- _WHAT YOU HAVE TO DO_: Gather every line in the items below that contains the word "curtain" and copy each one. Count only matches with the same capitalization.

- _Dataset entries_:
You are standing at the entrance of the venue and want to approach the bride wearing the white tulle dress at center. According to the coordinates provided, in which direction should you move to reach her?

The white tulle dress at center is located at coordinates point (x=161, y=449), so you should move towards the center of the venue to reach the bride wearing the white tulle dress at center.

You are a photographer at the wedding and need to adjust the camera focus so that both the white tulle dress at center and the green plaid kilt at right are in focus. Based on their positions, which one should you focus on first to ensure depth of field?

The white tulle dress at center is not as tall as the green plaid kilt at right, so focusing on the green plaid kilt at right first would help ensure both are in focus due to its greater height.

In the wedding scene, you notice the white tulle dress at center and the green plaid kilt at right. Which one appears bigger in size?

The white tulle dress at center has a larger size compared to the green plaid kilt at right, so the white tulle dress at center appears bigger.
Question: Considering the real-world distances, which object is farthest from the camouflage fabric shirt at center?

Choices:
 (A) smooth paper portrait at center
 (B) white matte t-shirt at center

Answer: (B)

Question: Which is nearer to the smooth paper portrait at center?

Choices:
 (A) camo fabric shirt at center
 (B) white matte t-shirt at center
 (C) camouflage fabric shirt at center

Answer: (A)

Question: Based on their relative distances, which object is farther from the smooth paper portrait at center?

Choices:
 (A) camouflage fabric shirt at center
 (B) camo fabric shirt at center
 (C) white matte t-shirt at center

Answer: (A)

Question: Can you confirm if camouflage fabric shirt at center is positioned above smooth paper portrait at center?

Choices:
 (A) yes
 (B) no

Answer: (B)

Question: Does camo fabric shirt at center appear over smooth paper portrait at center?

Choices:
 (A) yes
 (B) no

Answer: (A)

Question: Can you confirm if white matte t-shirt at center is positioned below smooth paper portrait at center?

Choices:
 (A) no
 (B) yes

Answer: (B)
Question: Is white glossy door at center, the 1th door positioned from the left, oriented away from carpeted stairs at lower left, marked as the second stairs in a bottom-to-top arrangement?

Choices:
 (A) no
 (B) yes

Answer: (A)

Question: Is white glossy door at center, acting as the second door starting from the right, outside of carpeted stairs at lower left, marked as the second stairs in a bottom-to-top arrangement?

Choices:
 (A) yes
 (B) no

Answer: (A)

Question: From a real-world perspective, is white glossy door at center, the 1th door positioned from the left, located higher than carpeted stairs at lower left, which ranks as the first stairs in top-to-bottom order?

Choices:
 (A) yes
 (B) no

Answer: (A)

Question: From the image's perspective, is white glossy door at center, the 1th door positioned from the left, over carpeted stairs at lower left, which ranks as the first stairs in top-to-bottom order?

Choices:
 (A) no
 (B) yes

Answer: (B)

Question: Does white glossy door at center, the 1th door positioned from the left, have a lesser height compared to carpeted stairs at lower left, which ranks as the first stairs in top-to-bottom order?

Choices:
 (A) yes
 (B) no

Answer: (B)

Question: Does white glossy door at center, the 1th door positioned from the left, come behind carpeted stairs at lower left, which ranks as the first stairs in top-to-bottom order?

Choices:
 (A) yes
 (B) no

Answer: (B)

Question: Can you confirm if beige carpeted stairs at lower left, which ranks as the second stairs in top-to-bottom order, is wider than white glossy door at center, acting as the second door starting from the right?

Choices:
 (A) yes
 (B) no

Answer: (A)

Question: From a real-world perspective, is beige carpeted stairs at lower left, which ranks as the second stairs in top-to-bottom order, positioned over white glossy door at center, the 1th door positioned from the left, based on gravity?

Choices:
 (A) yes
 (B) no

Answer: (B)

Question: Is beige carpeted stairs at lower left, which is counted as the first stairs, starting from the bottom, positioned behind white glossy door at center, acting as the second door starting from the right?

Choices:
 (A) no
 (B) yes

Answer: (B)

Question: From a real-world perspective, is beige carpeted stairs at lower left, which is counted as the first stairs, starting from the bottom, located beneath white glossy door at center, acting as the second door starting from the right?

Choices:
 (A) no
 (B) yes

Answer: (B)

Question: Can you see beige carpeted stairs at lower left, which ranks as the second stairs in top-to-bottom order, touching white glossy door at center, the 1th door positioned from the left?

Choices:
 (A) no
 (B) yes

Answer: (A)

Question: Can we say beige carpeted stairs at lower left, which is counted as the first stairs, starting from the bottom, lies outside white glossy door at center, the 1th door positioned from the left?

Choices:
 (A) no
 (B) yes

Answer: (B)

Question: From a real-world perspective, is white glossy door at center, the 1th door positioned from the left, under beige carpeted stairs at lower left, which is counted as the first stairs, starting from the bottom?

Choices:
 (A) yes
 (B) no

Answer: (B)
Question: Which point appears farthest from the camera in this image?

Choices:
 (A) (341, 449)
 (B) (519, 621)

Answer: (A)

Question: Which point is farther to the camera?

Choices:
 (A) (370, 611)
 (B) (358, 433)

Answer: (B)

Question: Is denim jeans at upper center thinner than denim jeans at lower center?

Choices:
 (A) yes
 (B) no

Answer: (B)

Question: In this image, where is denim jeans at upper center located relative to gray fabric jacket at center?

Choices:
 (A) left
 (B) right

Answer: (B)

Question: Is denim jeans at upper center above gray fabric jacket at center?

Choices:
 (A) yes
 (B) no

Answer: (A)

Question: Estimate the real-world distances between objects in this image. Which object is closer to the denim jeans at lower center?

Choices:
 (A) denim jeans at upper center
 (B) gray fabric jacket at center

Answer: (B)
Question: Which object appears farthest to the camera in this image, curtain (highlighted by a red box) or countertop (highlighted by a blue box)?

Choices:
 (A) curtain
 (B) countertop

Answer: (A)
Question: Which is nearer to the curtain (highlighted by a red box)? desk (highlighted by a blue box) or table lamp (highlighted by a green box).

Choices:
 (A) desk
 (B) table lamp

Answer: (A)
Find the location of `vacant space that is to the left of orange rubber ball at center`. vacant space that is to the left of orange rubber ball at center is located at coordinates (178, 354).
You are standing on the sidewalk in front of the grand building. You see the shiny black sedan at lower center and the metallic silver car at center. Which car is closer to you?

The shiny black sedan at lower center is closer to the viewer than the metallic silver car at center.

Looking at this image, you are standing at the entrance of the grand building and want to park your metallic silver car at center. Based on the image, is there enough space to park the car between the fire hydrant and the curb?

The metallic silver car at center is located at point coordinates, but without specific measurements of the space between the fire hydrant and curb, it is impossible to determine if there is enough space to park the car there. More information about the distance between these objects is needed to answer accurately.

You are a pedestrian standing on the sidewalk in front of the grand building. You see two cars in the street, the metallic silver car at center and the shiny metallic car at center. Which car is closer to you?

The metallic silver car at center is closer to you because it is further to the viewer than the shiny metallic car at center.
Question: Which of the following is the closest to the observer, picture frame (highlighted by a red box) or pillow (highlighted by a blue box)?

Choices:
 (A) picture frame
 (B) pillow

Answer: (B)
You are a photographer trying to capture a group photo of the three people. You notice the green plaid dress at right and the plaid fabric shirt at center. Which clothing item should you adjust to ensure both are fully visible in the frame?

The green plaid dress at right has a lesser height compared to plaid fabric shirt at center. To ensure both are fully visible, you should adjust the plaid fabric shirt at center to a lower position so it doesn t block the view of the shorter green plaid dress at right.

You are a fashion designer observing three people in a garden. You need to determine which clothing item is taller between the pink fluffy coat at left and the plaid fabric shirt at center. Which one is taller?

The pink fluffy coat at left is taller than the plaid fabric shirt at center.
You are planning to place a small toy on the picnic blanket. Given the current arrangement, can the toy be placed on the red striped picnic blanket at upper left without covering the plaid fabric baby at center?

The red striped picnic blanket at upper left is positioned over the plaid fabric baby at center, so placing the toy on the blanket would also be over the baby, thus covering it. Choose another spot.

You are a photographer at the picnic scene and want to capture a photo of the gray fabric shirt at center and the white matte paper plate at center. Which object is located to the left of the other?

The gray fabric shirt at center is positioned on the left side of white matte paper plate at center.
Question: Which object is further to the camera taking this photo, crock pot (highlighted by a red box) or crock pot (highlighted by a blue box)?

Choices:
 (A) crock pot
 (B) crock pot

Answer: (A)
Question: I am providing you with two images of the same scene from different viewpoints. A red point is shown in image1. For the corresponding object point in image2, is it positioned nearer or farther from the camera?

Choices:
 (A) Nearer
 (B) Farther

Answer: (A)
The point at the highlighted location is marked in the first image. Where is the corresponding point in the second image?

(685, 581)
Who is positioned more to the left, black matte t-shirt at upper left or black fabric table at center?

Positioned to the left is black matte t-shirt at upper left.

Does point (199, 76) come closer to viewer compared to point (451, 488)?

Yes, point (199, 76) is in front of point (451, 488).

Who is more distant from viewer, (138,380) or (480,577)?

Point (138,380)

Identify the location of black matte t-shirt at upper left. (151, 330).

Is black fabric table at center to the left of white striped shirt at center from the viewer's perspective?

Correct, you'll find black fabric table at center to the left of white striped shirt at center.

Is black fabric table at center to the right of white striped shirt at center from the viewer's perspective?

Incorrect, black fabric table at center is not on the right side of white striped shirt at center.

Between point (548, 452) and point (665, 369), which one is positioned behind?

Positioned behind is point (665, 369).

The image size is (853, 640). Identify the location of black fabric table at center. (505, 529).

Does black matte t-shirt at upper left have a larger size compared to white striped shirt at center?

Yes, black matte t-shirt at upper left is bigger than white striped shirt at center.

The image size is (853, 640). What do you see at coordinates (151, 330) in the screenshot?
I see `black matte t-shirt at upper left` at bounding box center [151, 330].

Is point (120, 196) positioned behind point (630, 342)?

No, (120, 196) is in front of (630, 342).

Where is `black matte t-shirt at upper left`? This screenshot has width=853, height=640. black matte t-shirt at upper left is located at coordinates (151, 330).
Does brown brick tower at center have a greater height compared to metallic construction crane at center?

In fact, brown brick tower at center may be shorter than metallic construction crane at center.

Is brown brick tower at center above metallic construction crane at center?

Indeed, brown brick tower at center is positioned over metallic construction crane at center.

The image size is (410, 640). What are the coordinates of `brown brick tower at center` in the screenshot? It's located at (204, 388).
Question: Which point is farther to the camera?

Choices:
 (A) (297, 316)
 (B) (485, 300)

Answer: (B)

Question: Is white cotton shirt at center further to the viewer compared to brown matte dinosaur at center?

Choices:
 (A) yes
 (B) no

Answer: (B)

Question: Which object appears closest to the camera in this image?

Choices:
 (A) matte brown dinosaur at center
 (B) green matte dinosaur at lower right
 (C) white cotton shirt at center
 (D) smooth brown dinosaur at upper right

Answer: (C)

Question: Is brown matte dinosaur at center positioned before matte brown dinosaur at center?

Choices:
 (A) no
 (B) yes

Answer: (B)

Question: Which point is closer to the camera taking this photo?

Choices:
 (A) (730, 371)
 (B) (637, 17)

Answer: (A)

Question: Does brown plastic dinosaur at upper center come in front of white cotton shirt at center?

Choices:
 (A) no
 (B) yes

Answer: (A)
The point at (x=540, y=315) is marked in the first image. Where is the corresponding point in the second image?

- _PROBLEM SOLUTION_:
Question: Which object appears farthest to the camera in this image, curtain (highlighted by a red box) or countertop (highlighted by a blue box)?
 (A) curtain
Question: Which is nearer to the curtain (highlighted by a red box)? desk (highlighted by a blue box) or table lamp (highlighted by a green box).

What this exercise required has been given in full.